◆ **WHAT IS NEEDED**
For the entries below, the result should be an exact transcription of the lines from the one with "treadmill: (197, 92)" up to and including the one with "weight bench: (171, 175)", and only those.

━━━ SUPPLIED MATERIAL ━━━

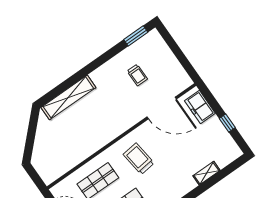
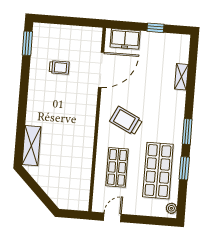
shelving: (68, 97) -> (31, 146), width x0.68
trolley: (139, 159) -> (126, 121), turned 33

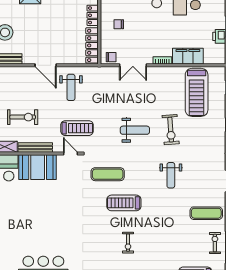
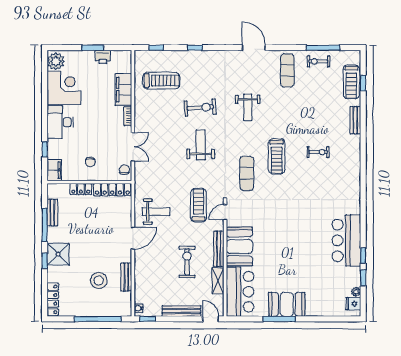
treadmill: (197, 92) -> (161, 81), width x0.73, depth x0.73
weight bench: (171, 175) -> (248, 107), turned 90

━━━
━━━ SUPPLIED MATERIAL ━━━

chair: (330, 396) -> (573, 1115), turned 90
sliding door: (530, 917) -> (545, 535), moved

━━━

◆ **RESPONSE AREA**
treadmill: (197, 92) -> (161, 81), width x0.73, depth x0.73
weight bench: (171, 175) -> (248, 107), turned 90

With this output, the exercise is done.